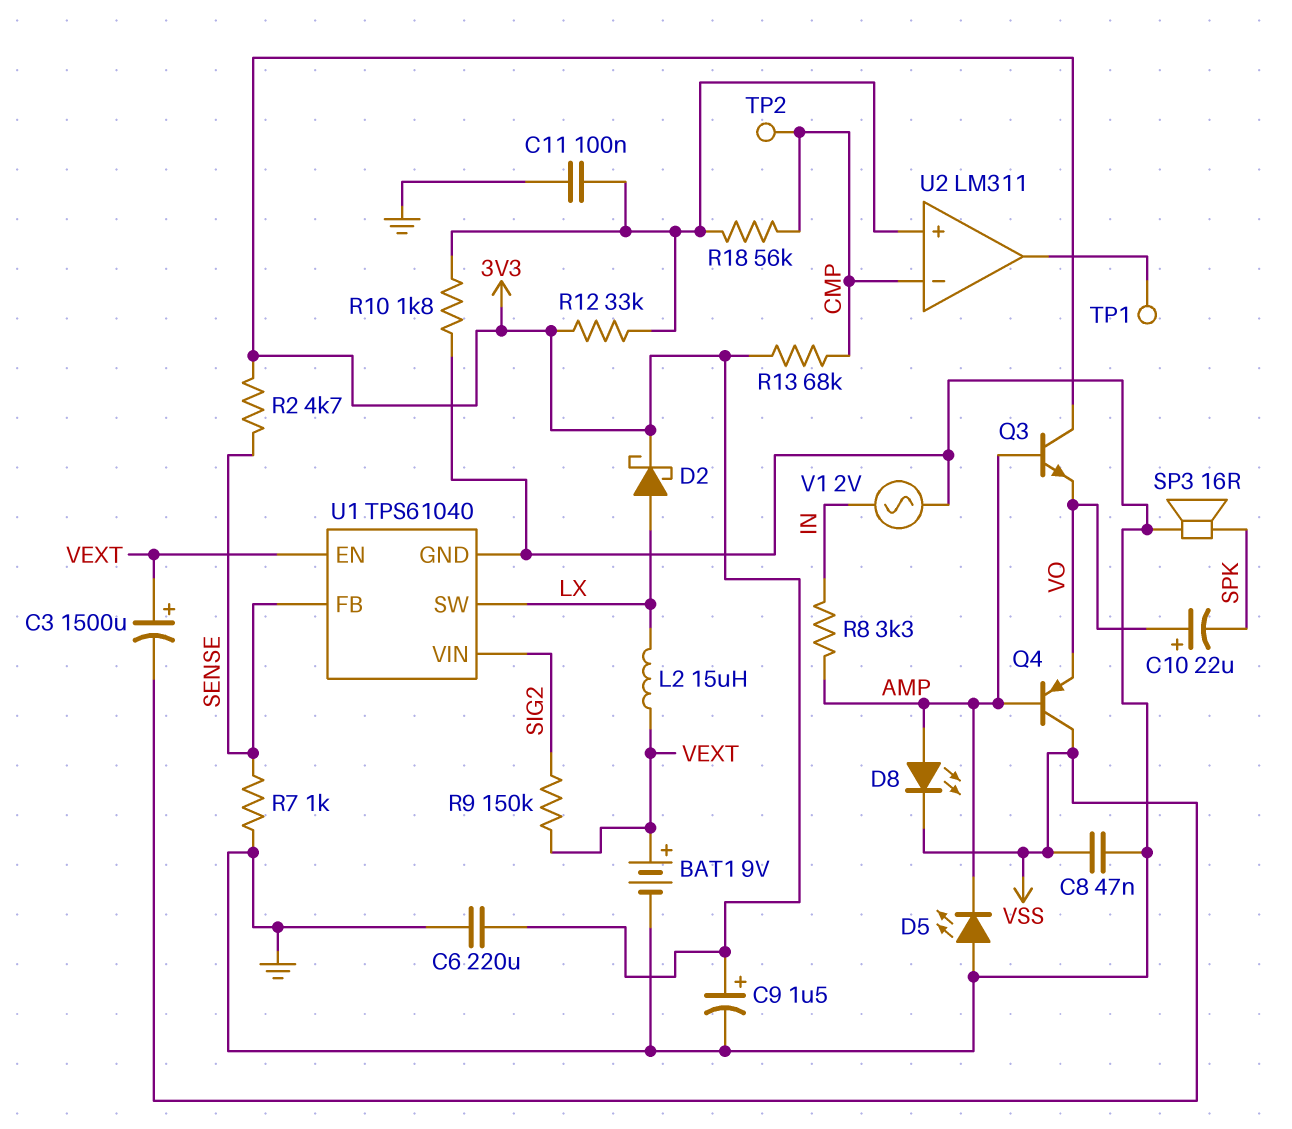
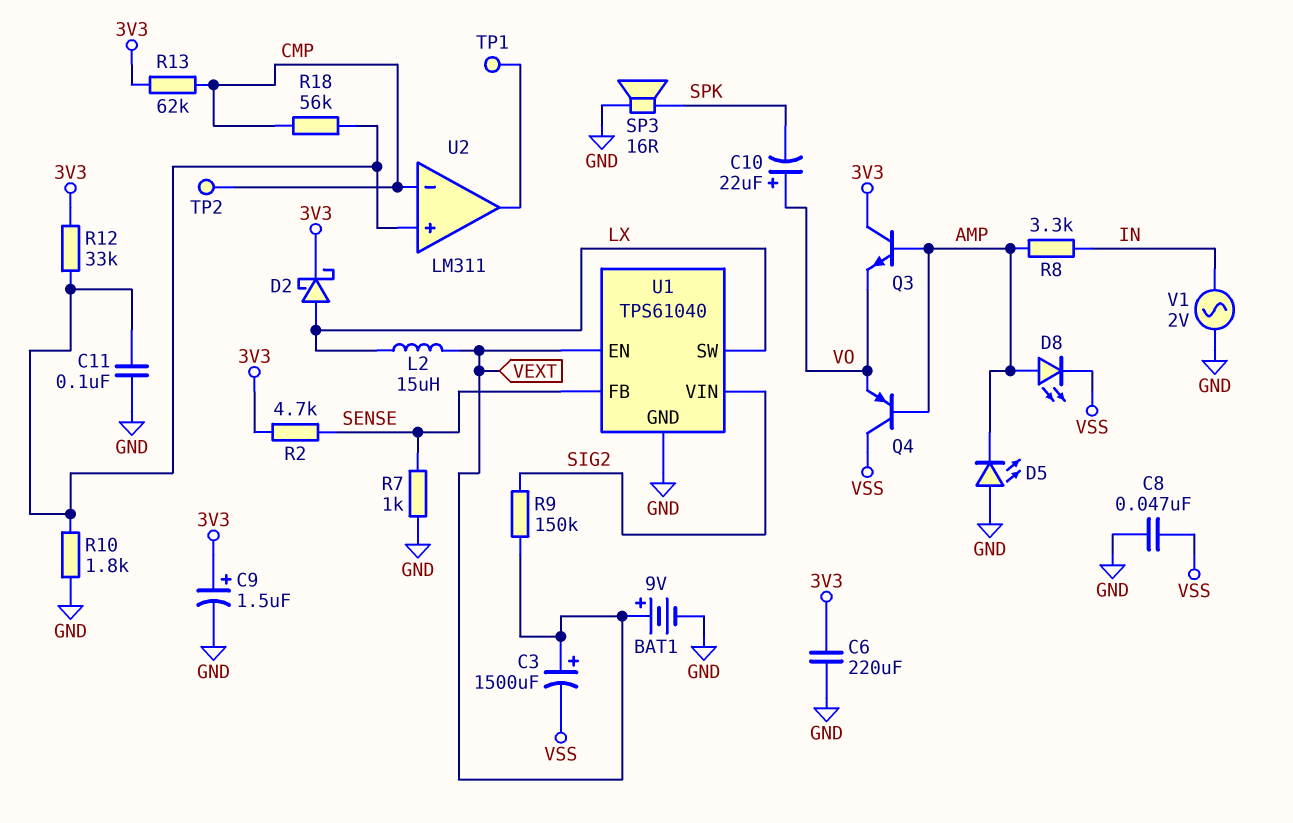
R13: 68k (3V3, CMP) -> 62k (3V3, CMP)

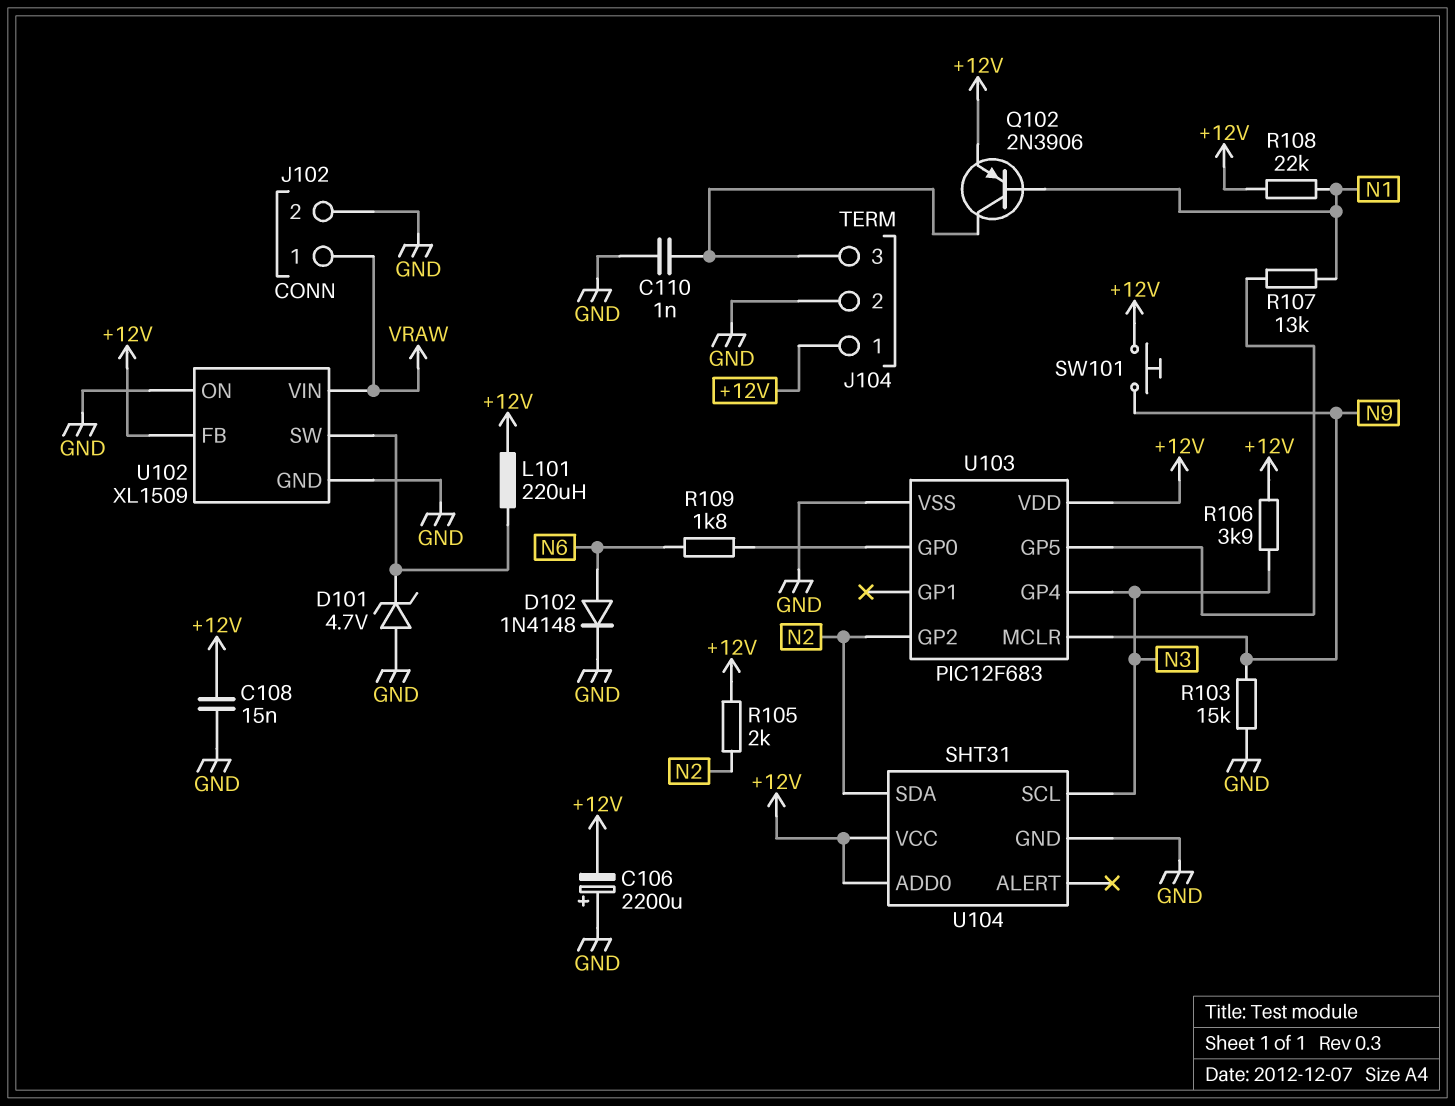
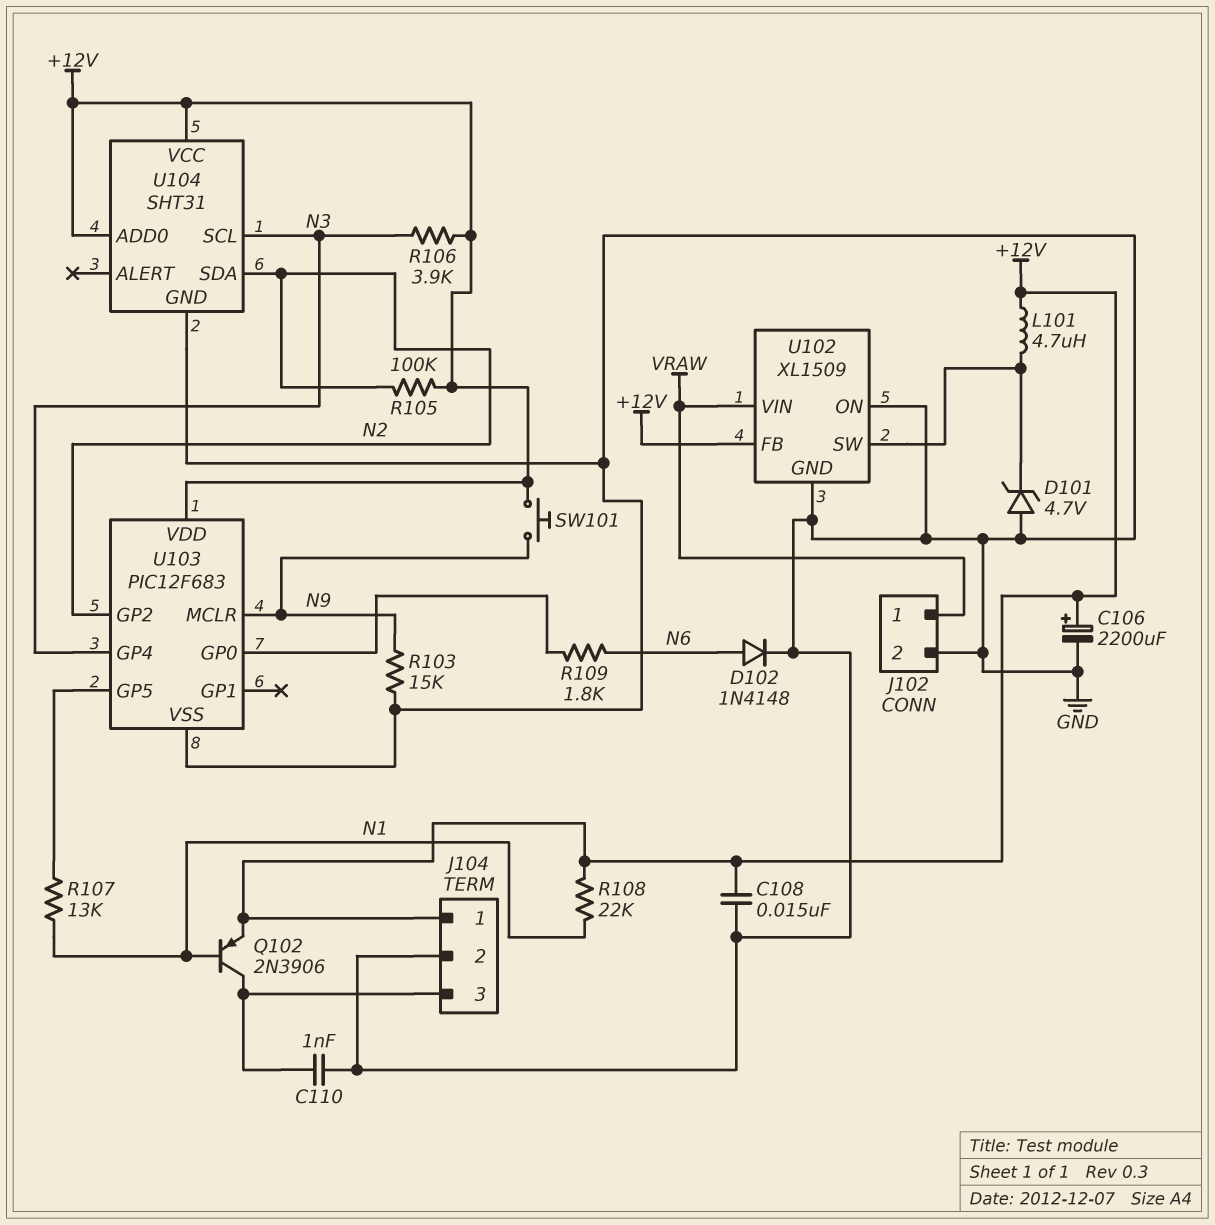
C106: 2200uF (plus GND, minus +12V) -> 2200uF (plus +12V, minus GND)
L101: 220uH (+12V, U102/SW) -> 4.7uH (+12V, U102/SW)
R105: 2k (+12V, N2) -> 100k (+12V, N2)

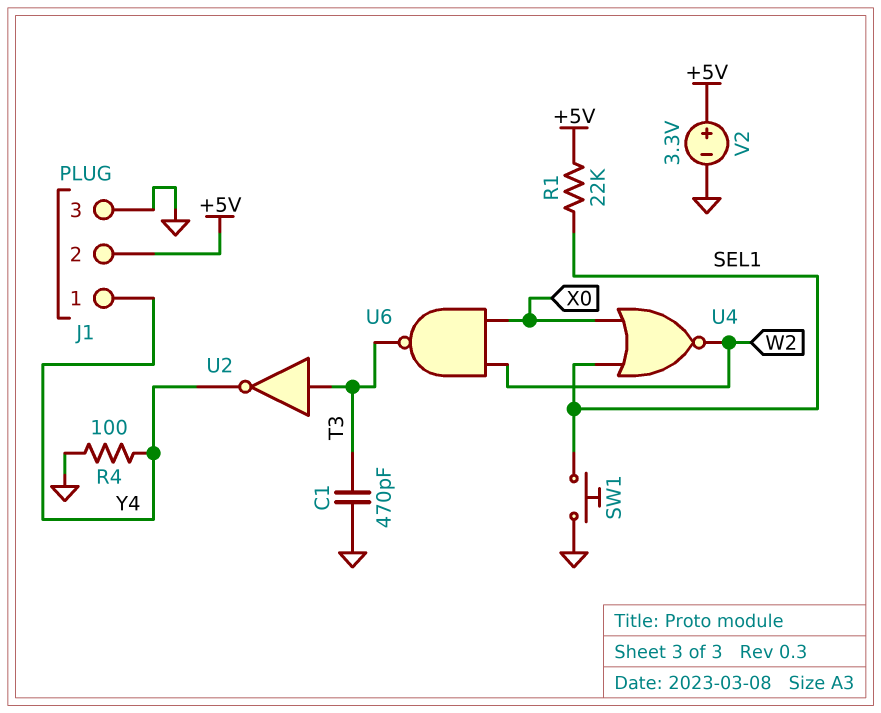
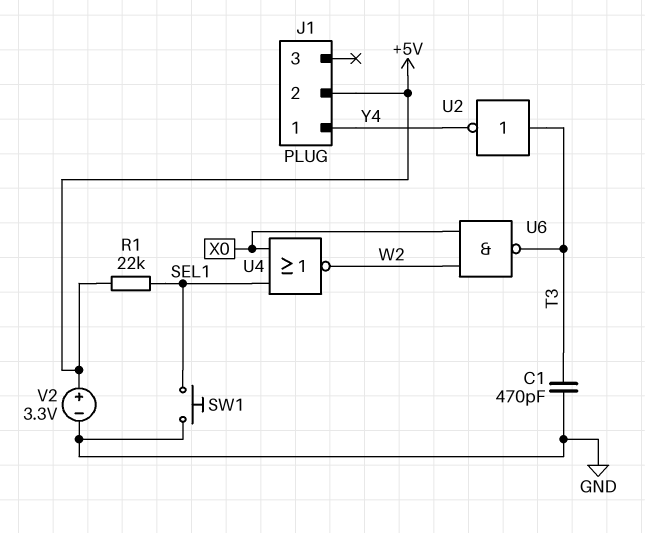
J1 pin 3: GND -> none
R4: 100 (GND, Y4) -> none

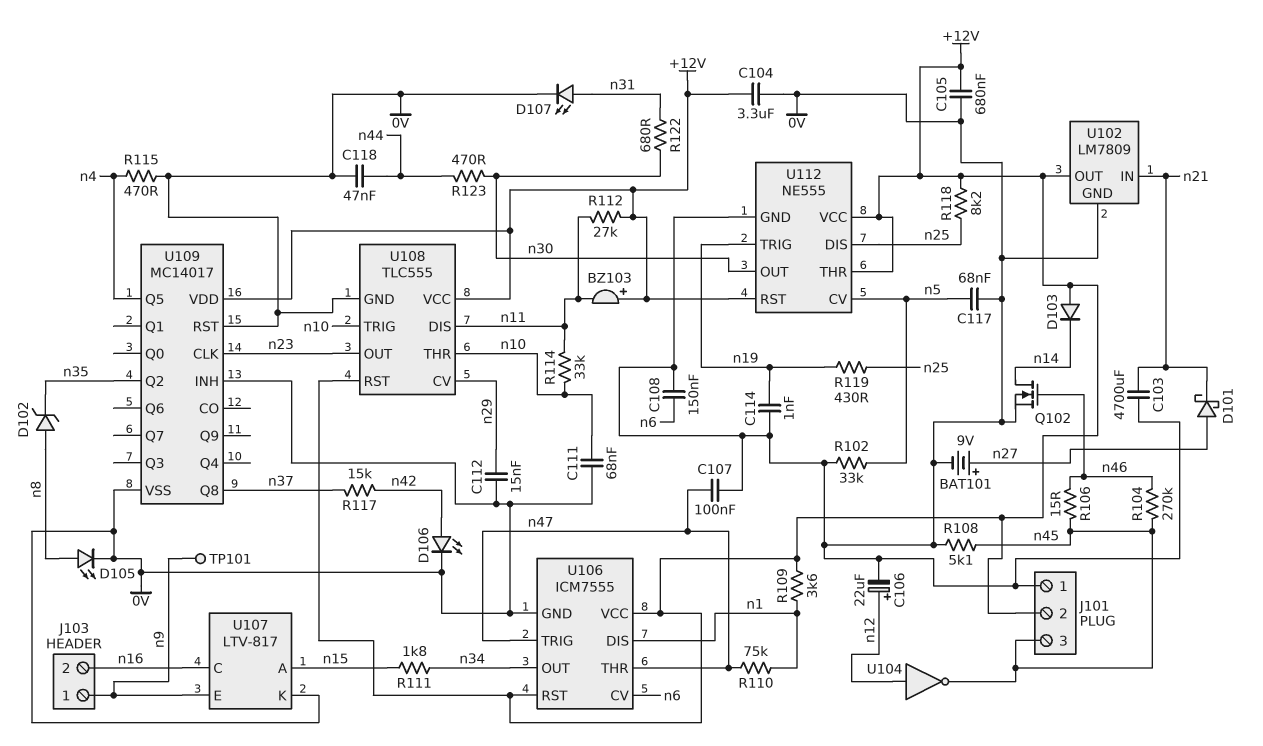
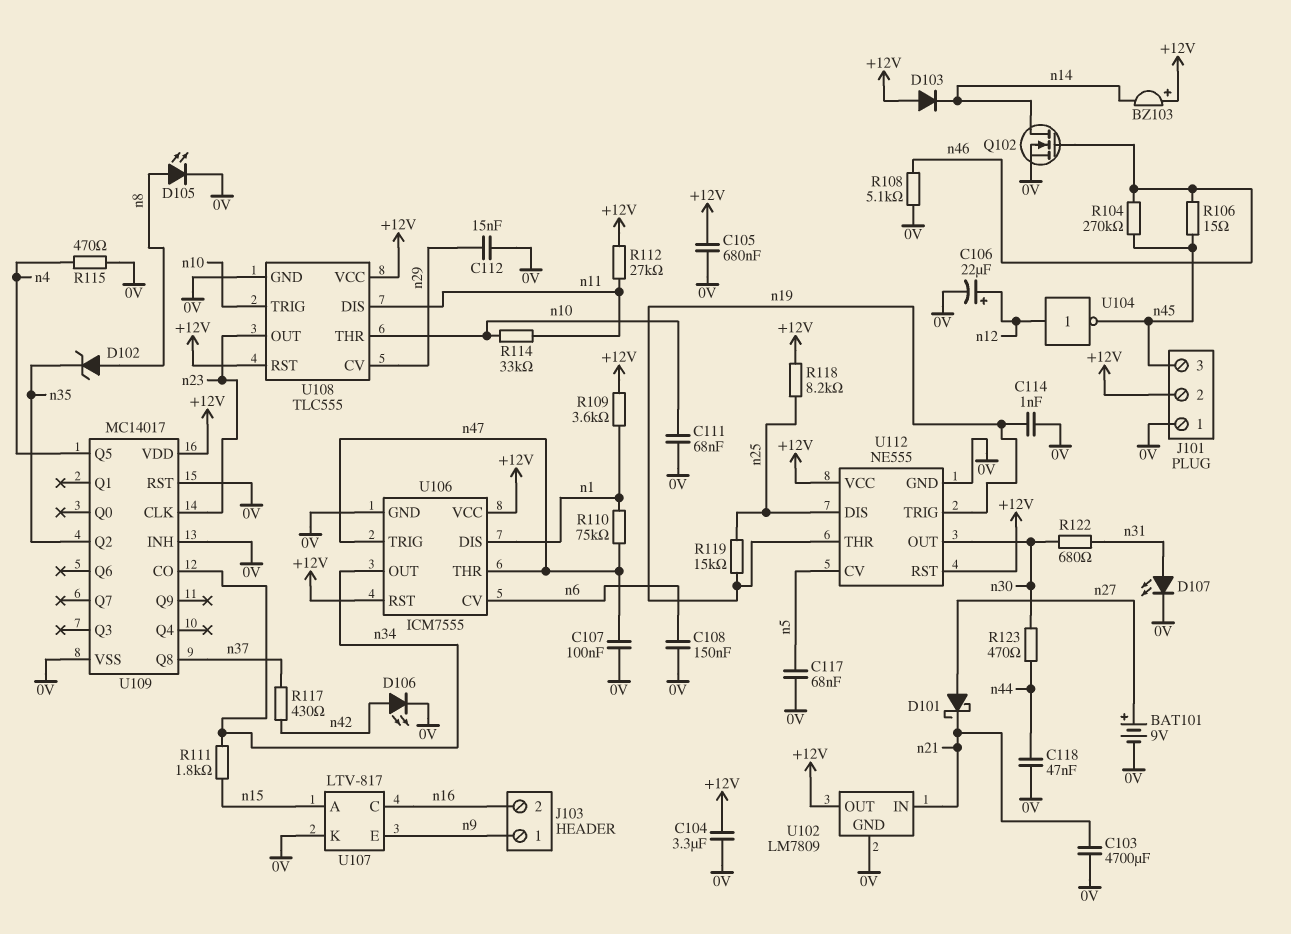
BZ103: buzzer (plus +12V, minus n11) -> buzzer (plus +12V, minus n14)
R102: 33k (0V, n5) -> none
R108: 5.1k (0V, n45) -> 5.1k (0V, n46)
R117: 15k (n37, n42) -> 430 (n37, n42)
R119: 430 (n19, n25) -> 15k (n19, n25)
TP101: test point (n9) -> none
U109 pin CO: none -> n34
U112 pin THR: +12V -> n19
---
**WHAT YOU NEED TO DO:**
Only the lines from the one containing "R117: 15k (n37, n42) -> 430 (n37, n42)" to the end of the records should be repeated, exactly as they appear.

**ANSWER TO THIS TASK:**
R117: 15k (n37, n42) -> 430 (n37, n42)
R119: 430 (n19, n25) -> 15k (n19, n25)
TP101: test point (n9) -> none
U109 pin CO: none -> n34
U112 pin THR: +12V -> n19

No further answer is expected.